▶ **WHAT TO WORK ON**
Transcribe the lines below exactly. No image belongs in the transcription.

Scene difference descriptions
◆ ◆ ◆ ◆
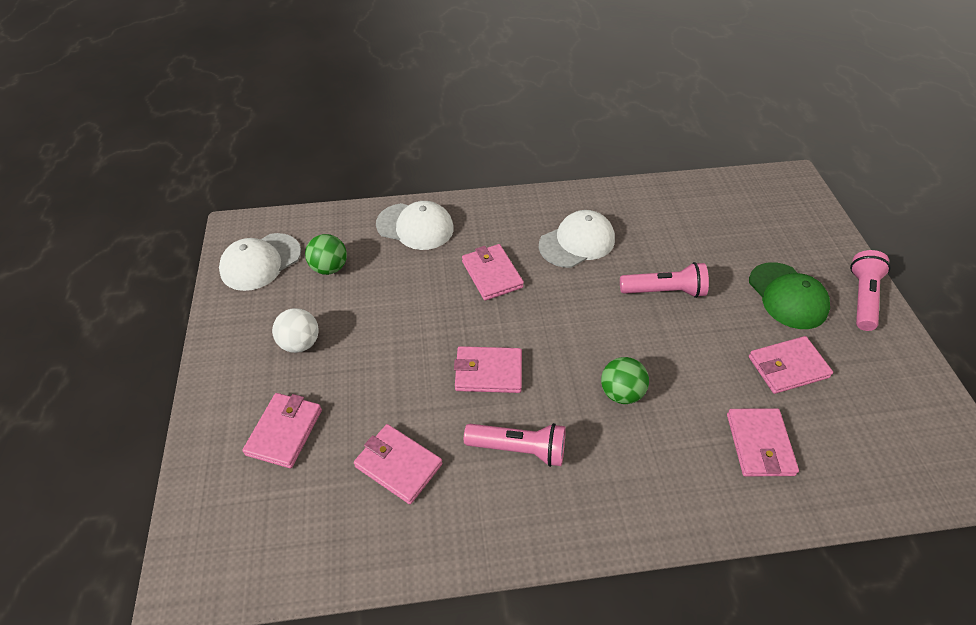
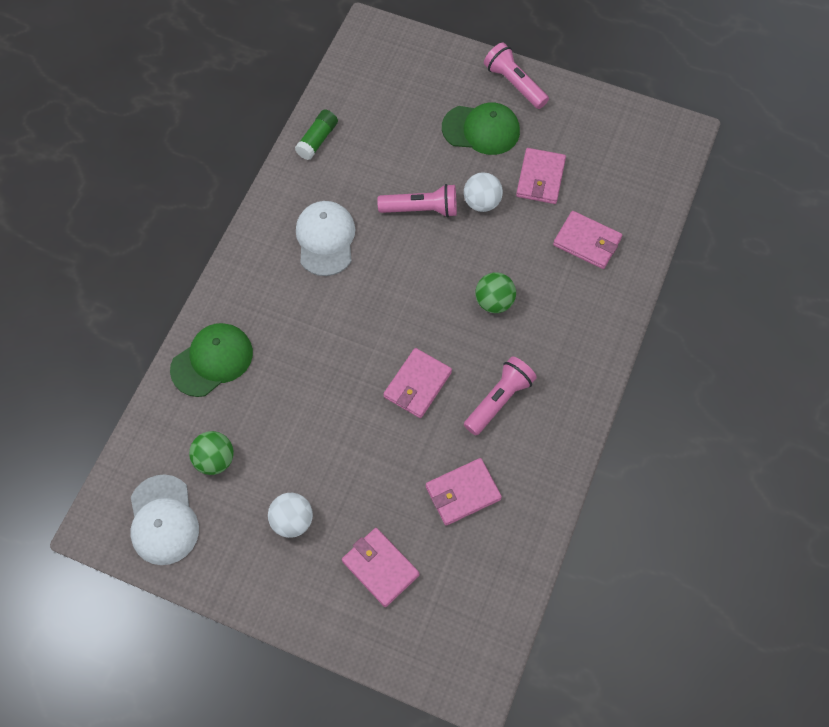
camera: 60 degrees left, 15 degrees up
white cap [376,201,454,250] -> green cap [170,323,253,397]
pink wallet [462,244,524,300] -> none
pink flashlight [620,262,709,298] -> pink flashlight turned 60 degrees clockwise [377,184,457,218]
none -> green glue stick [295,109,338,160]
none -> white ball [464,172,503,212]

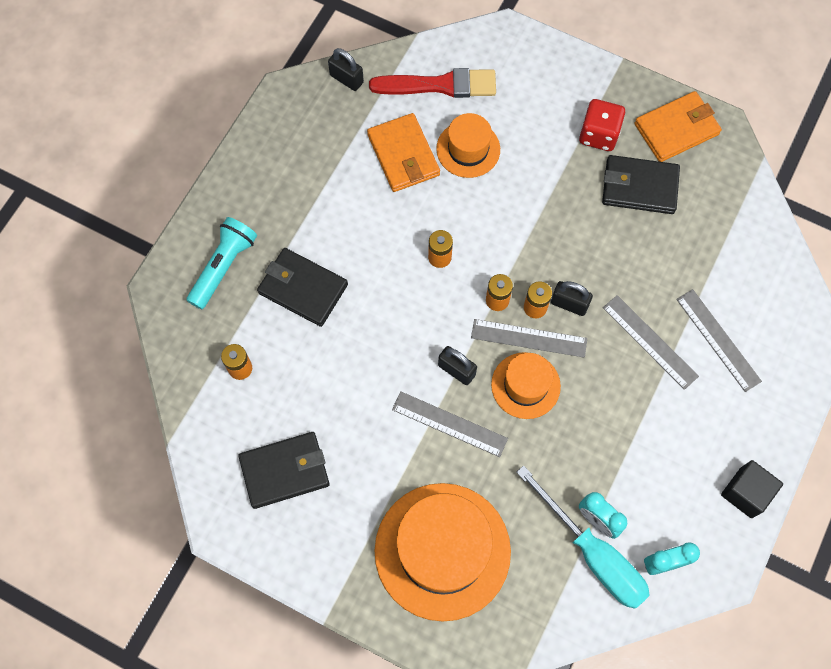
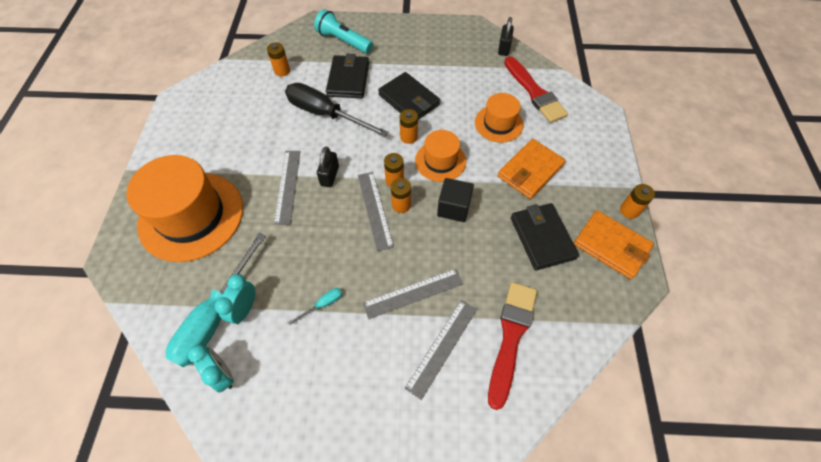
camera: 65 degrees right, 10 degrees down
turquoise flashlight [187,217,257,309] -> turquoise flashlight turned 150 degrees counterclockwise [314,9,373,53]
black wallet [238,432,330,509] -> black wallet moved to [378,72,440,120]
orange wallet [367,113,440,192] -> orange wallet moved to [498,139,566,199]
orange hat [491,352,561,419] -> orange hat moved to [415,130,466,182]
black padlock [551,281,593,316] -> none
red dice [579,99,625,151] -> none
grey ruler [603,295,699,390] -> grey ruler turned 45 degrees clockwise [363,269,463,319]
black cube [721,460,783,518] -> black cube moved to [437,178,474,222]
none -> black screwdriver [285,83,389,137]
none -> turquoise screwdriver [288,288,342,325]
none -> red brush [488,282,537,410]
none -> orange battery [620,184,655,219]

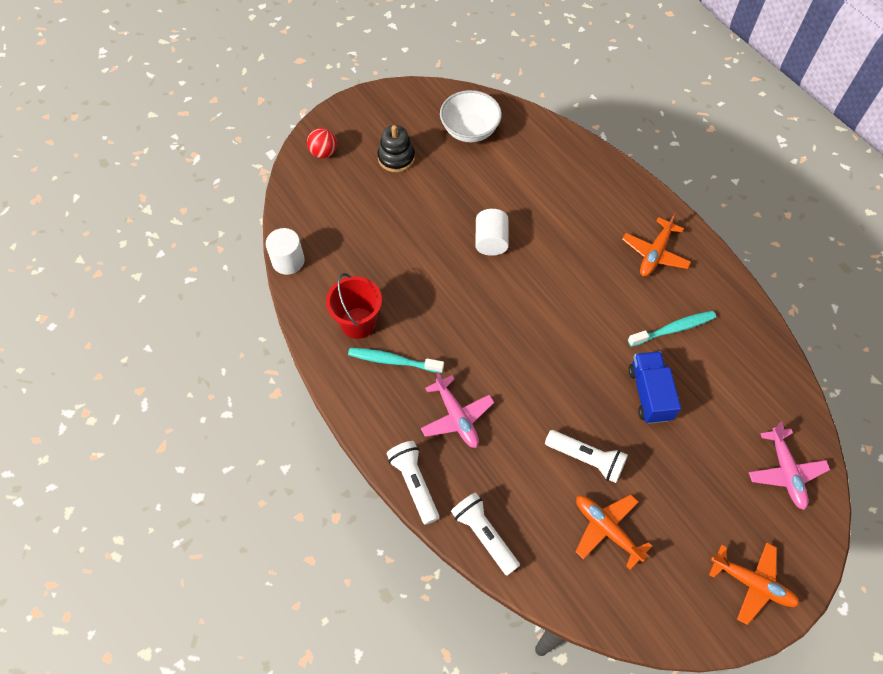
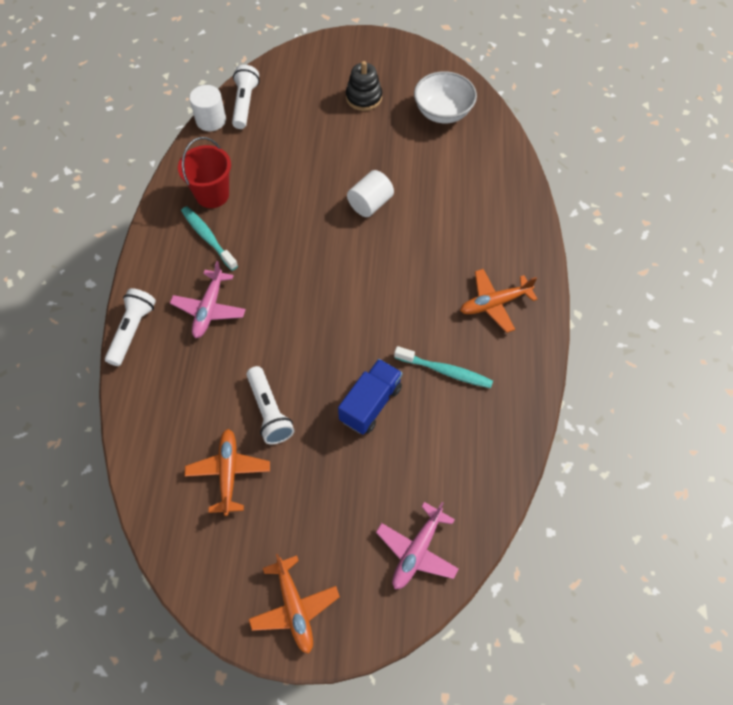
camera: 40 degrees right, 0 degrees up
red ball [307,128,337,158] -> none
white flashlight [451,492,520,575] -> white flashlight moved to [232,65,260,129]

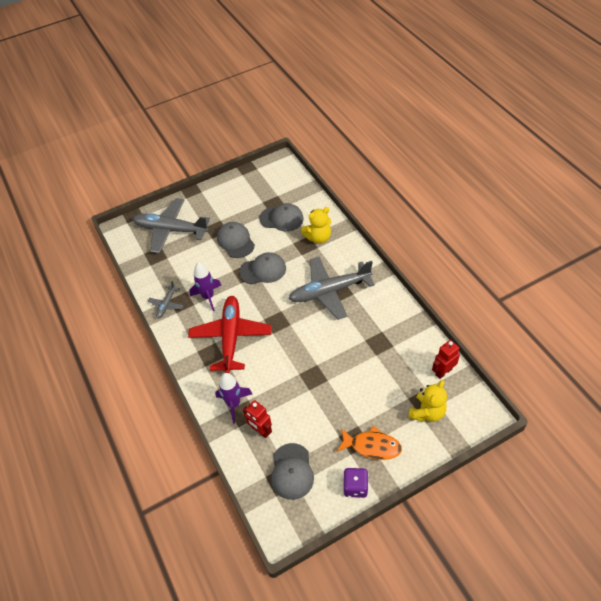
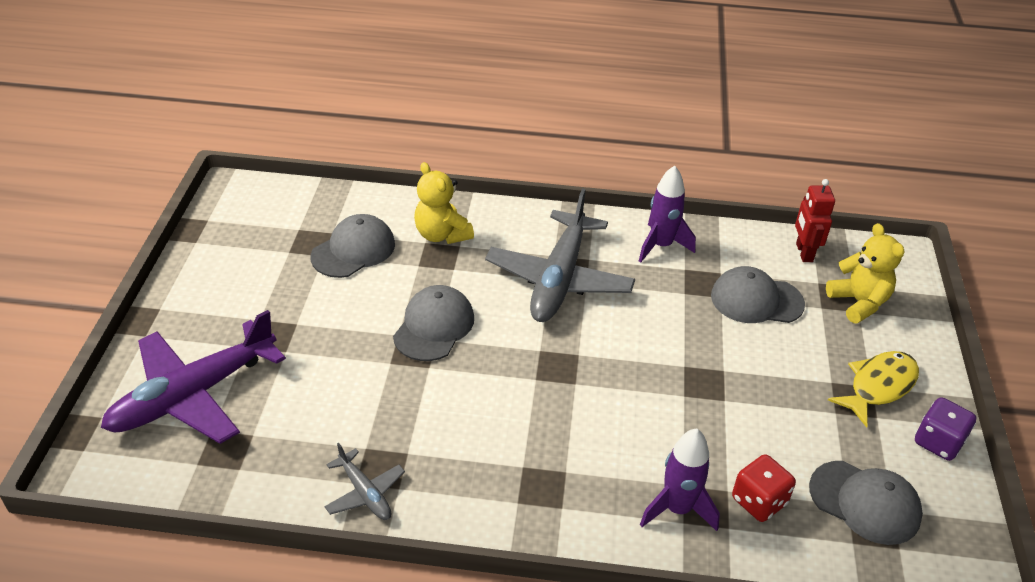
camera: 60 degrees left, 10 degrees down
grey plane [133,198,210,253] -> purple plane [101,310,286,444]
red plane [188,296,272,373] -> none
purple rocket [189,262,221,311] -> purple rocket moved to [639,166,696,262]
grey cap [217,222,255,258] -> grey cap moved to [711,266,805,323]
red robot [243,400,272,438] -> red dice [732,454,796,522]
yellow teddy bear [301,207,331,244] -> yellow teddy bear turned 135 degrees clockwise [414,162,474,244]
orange fish [337,426,402,460] -> yellow fish [828,351,919,427]

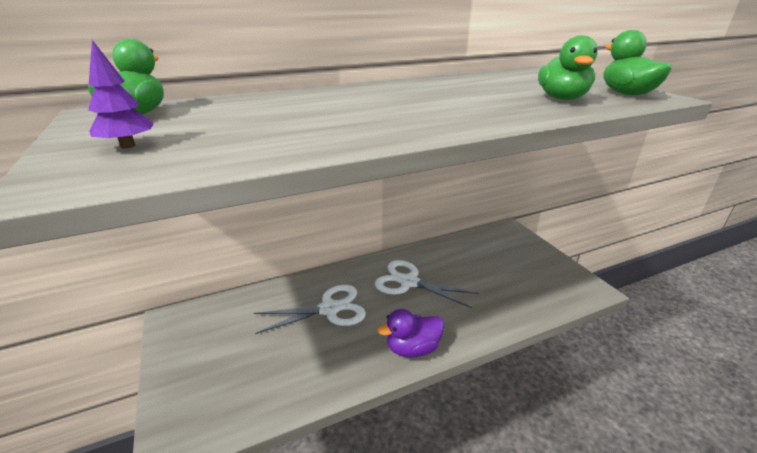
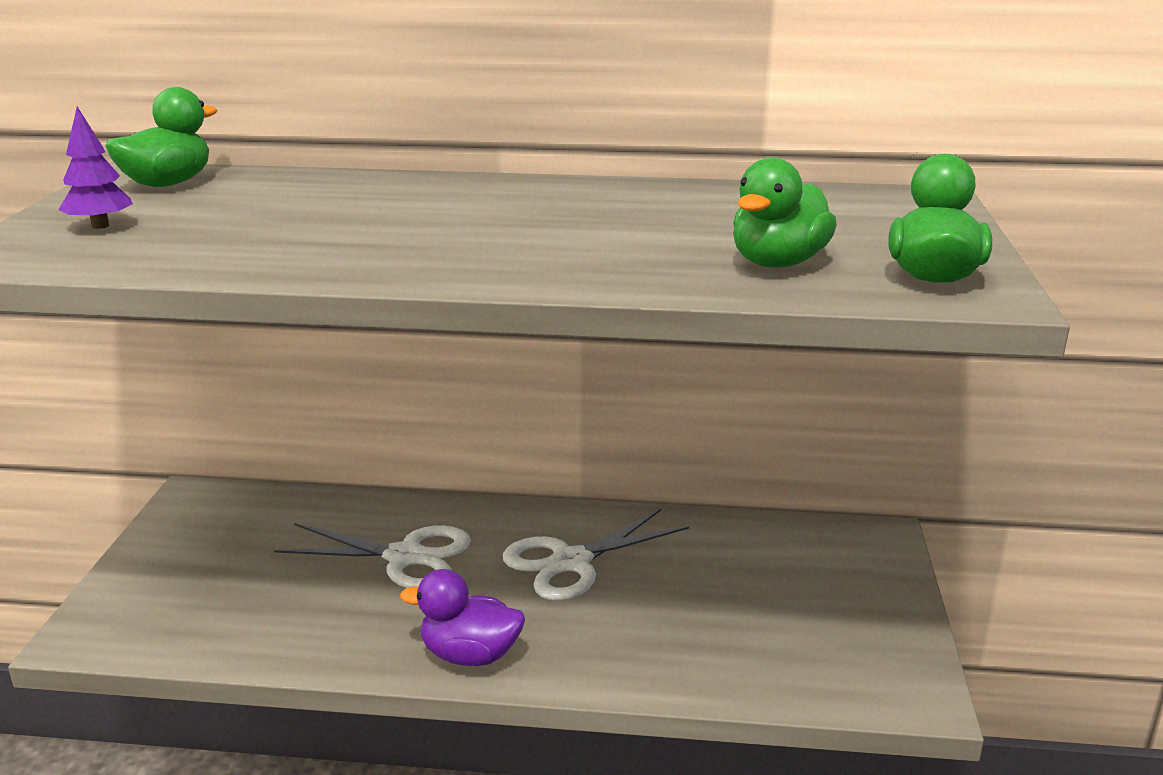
camera: 30 degrees right, 5 degrees down
white scissors [375,260,478,308] -> white scissors turned 90 degrees counterclockwise [503,509,689,601]

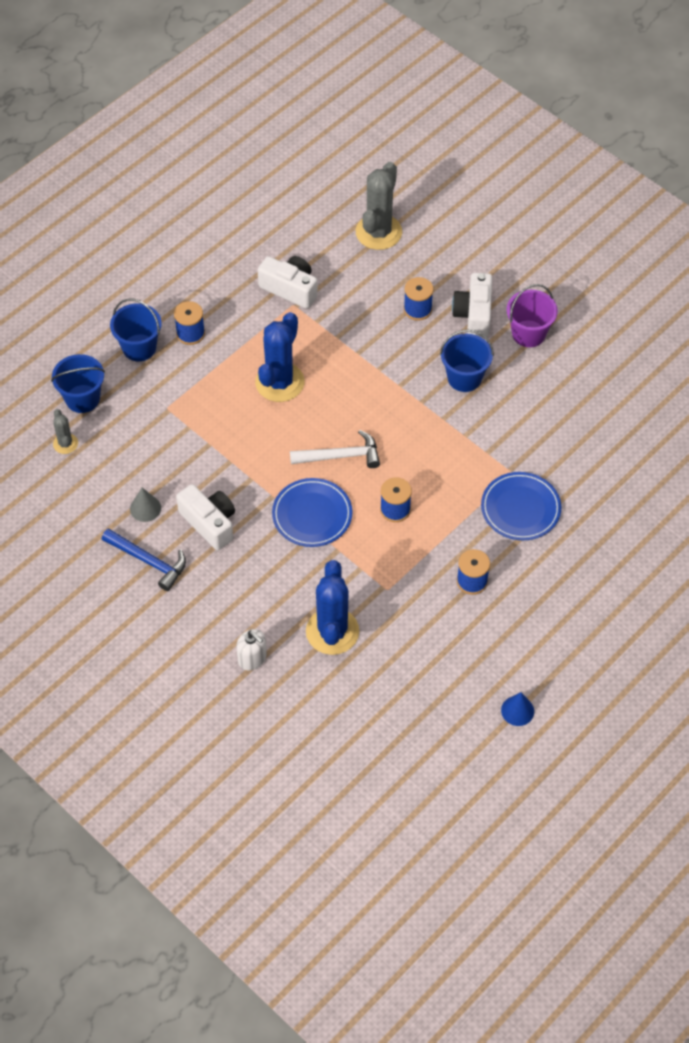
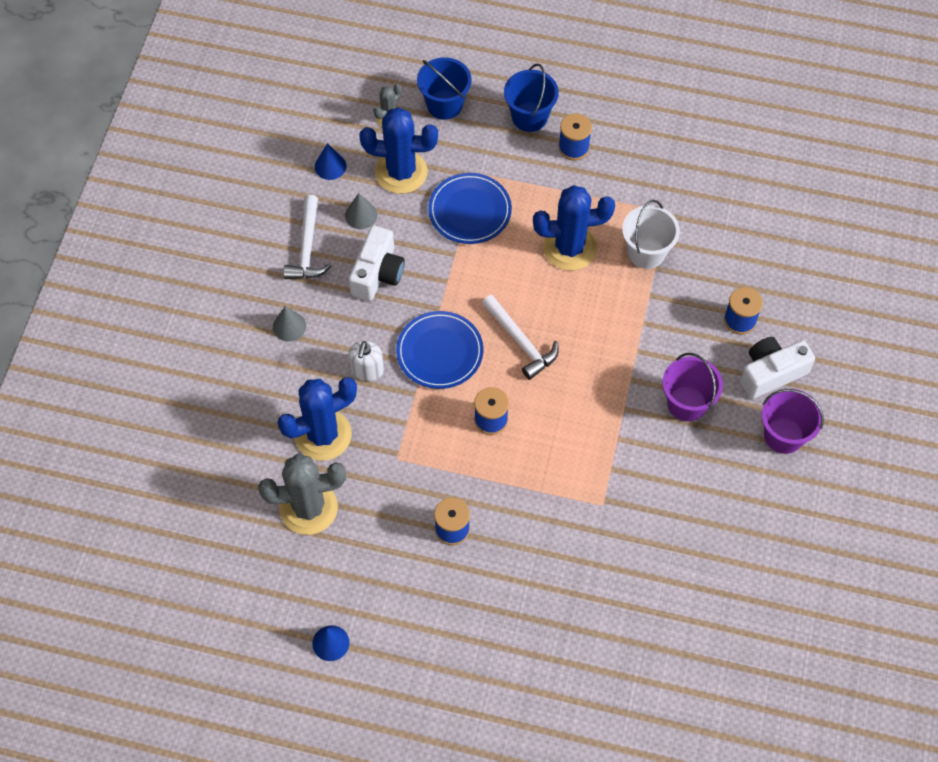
camera: 60 degrees right, 5 degrees up
blue hammer [102,528,186,591] -> white hammer [284,195,331,279]
white soap dispenser [236,629,267,671] -> white soap dispenser moved to [349,341,384,381]
white camera [258,256,318,309] -> none
grey cactus [356,162,402,250] -> grey cactus moved to [258,454,346,535]
blue bucket [440,330,494,392] -> purple bucket [662,353,723,421]
blue plate [481,472,561,540] -> blue plate moved to [428,173,512,244]
none -> grey cone [273,306,306,342]
none -> blue cone [315,143,346,180]
none -> blue cactus [359,107,438,194]
none -> white bucket [622,200,680,269]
◆ ◆ ◆ ◆
▶ **WRITTEN RESPONSE**
camera: 60 degrees left, 15 degrees up
white cap [376,201,454,250] -> green cap [170,323,253,397]
pink wallet [462,244,524,300] -> none
pink flashlight [620,262,709,298] -> pink flashlight turned 60 degrees clockwise [377,184,457,218]
none -> green glue stick [295,109,338,160]
none -> white ball [464,172,503,212]

camera: 65 degrees right, 10 degrees down
turquoise flashlight [187,217,257,309] -> turquoise flashlight turned 150 degrees counterclockwise [314,9,373,53]
black wallet [238,432,330,509] -> black wallet moved to [378,72,440,120]
orange wallet [367,113,440,192] -> orange wallet moved to [498,139,566,199]
orange hat [491,352,561,419] -> orange hat moved to [415,130,466,182]
black padlock [551,281,593,316] -> none
red dice [579,99,625,151] -> none
grey ruler [603,295,699,390] -> grey ruler turned 45 degrees clockwise [363,269,463,319]
black cube [721,460,783,518] -> black cube moved to [437,178,474,222]
none -> black screwdriver [285,83,389,137]
none -> turquoise screwdriver [288,288,342,325]
none -> red brush [488,282,537,410]
none -> orange battery [620,184,655,219]

camera: 40 degrees right, 0 degrees up
red ball [307,128,337,158] -> none
white flashlight [451,492,520,575] -> white flashlight moved to [232,65,260,129]

camera: 60 degrees left, 10 degrees down
grey plane [133,198,210,253] -> purple plane [101,310,286,444]
red plane [188,296,272,373] -> none
purple rocket [189,262,221,311] -> purple rocket moved to [639,166,696,262]
grey cap [217,222,255,258] -> grey cap moved to [711,266,805,323]
red robot [243,400,272,438] -> red dice [732,454,796,522]
yellow teddy bear [301,207,331,244] -> yellow teddy bear turned 135 degrees clockwise [414,162,474,244]
orange fish [337,426,402,460] -> yellow fish [828,351,919,427]

camera: 30 degrees right, 5 degrees down
white scissors [375,260,478,308] -> white scissors turned 90 degrees counterclockwise [503,509,689,601]

camera: 60 degrees right, 5 degrees up
blue hammer [102,528,186,591] -> white hammer [284,195,331,279]
white soap dispenser [236,629,267,671] -> white soap dispenser moved to [349,341,384,381]
white camera [258,256,318,309] -> none
grey cactus [356,162,402,250] -> grey cactus moved to [258,454,346,535]
blue bucket [440,330,494,392] -> purple bucket [662,353,723,421]
blue plate [481,472,561,540] -> blue plate moved to [428,173,512,244]
none -> grey cone [273,306,306,342]
none -> blue cone [315,143,346,180]
none -> blue cactus [359,107,438,194]
none -> white bucket [622,200,680,269]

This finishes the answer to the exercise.